START Given records

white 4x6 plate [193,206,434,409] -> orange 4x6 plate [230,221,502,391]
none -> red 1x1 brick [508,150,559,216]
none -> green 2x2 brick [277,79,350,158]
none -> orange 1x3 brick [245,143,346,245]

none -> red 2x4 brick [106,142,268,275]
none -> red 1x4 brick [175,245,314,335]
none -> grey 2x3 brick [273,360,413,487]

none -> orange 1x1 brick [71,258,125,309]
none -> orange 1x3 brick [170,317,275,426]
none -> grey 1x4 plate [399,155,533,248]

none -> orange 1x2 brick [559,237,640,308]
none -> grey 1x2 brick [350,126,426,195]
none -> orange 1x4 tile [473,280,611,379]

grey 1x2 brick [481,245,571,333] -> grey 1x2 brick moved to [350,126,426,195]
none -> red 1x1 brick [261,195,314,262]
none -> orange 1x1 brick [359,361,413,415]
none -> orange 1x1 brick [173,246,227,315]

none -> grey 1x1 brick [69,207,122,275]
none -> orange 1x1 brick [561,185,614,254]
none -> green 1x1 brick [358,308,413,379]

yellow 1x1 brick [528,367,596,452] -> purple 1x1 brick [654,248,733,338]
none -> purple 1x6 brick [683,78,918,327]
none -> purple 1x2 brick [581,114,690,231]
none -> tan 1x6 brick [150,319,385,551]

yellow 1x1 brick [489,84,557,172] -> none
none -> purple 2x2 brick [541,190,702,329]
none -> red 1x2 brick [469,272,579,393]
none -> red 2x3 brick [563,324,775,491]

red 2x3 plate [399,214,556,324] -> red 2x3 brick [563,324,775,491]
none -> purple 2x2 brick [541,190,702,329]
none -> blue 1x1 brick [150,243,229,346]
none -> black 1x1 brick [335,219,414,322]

END Given records

» **Work item**:
From the records above, state how many lines contain the word "plate", and leave out everything else.

» **Exercise output**:
3